- Task description -
Among the entries below, only the lines starting at the one with "red hexagon: (111, 288) -> (33, 142), moved" and ending at the one with "purple ellipse: (123, 145)", both included, are to be printed exactly.

- Supplied material -

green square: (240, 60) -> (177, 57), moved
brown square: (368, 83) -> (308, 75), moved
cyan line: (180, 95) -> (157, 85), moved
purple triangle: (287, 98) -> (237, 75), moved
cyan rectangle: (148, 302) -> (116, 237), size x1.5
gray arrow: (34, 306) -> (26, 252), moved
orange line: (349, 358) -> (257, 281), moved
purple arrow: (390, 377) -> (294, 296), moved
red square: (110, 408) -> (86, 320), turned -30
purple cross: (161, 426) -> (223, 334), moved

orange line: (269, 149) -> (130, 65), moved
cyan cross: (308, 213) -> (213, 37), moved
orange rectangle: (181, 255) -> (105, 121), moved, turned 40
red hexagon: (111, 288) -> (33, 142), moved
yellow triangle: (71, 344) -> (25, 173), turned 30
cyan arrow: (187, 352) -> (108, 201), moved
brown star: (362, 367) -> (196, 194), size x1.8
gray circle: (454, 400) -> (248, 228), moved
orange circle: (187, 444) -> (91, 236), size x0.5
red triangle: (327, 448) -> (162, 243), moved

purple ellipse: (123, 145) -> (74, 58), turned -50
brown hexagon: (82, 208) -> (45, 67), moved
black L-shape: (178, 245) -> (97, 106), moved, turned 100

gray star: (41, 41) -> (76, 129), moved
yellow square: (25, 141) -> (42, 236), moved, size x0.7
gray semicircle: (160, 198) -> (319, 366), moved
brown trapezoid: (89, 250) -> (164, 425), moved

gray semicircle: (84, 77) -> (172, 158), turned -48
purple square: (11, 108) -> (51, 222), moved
* * *
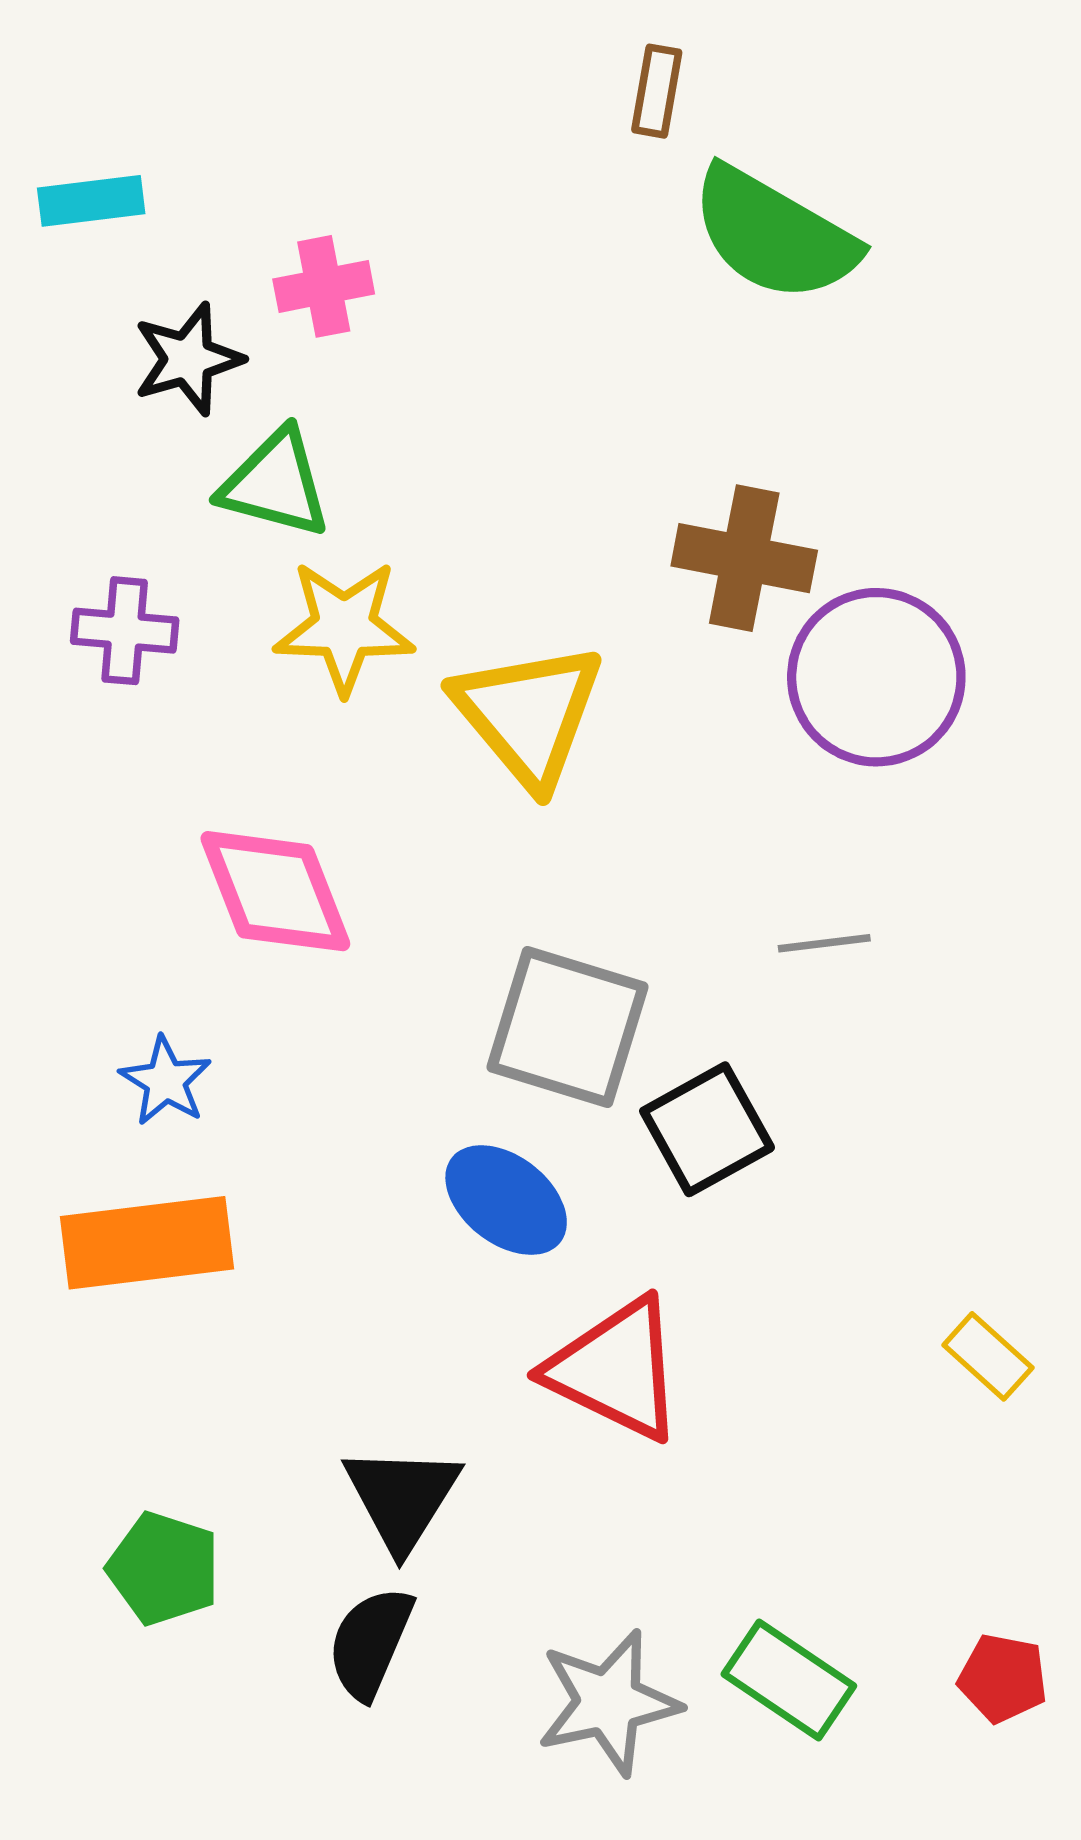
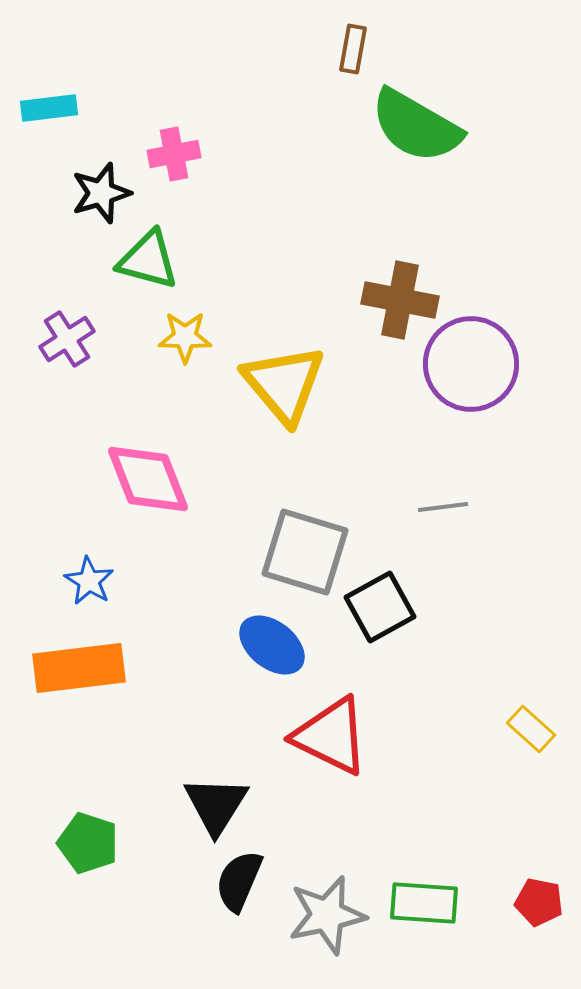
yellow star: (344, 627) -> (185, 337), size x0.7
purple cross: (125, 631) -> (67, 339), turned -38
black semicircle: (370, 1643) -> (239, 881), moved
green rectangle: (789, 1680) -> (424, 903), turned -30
...
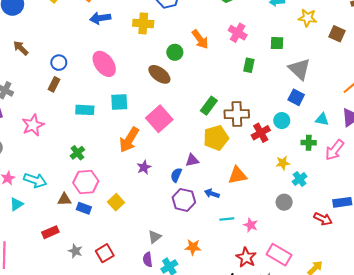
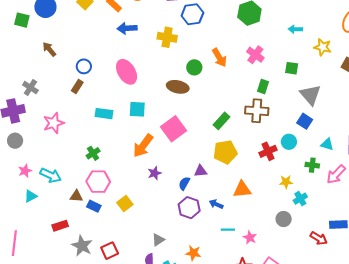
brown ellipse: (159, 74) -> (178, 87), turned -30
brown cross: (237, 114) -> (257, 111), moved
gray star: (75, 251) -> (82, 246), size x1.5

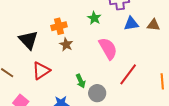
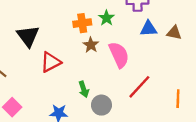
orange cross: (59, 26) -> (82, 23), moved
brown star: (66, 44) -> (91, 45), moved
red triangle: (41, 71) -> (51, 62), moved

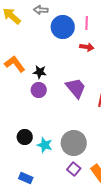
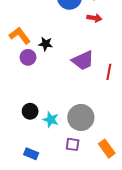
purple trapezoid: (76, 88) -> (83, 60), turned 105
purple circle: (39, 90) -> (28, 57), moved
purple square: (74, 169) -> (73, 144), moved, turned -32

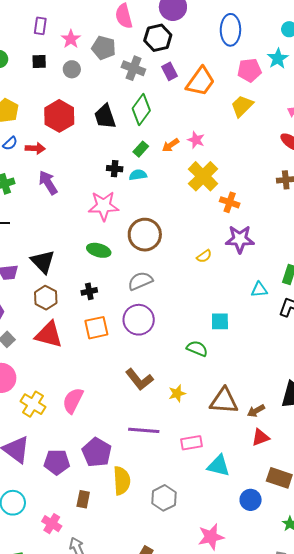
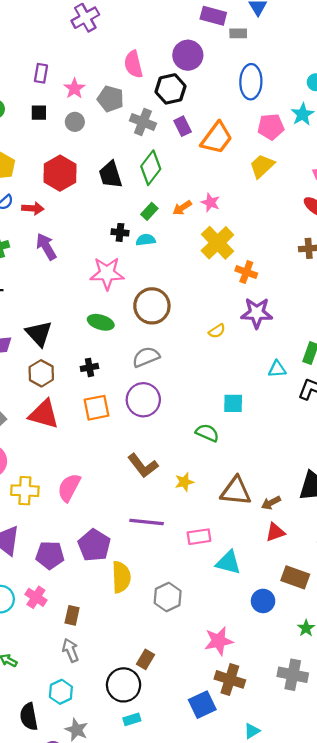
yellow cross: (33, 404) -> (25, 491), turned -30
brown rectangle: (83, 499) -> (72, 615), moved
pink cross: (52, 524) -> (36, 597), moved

- Response area -
red hexagon: (111, 288) -> (33, 142), moved
yellow triangle: (71, 344) -> (25, 173), turned 30
cyan arrow: (187, 352) -> (108, 201), moved
brown star: (362, 367) -> (196, 194), size x1.8
gray circle: (454, 400) -> (248, 228), moved
orange circle: (187, 444) -> (91, 236), size x0.5
red triangle: (327, 448) -> (162, 243), moved

purple ellipse: (123, 145) -> (74, 58), turned -50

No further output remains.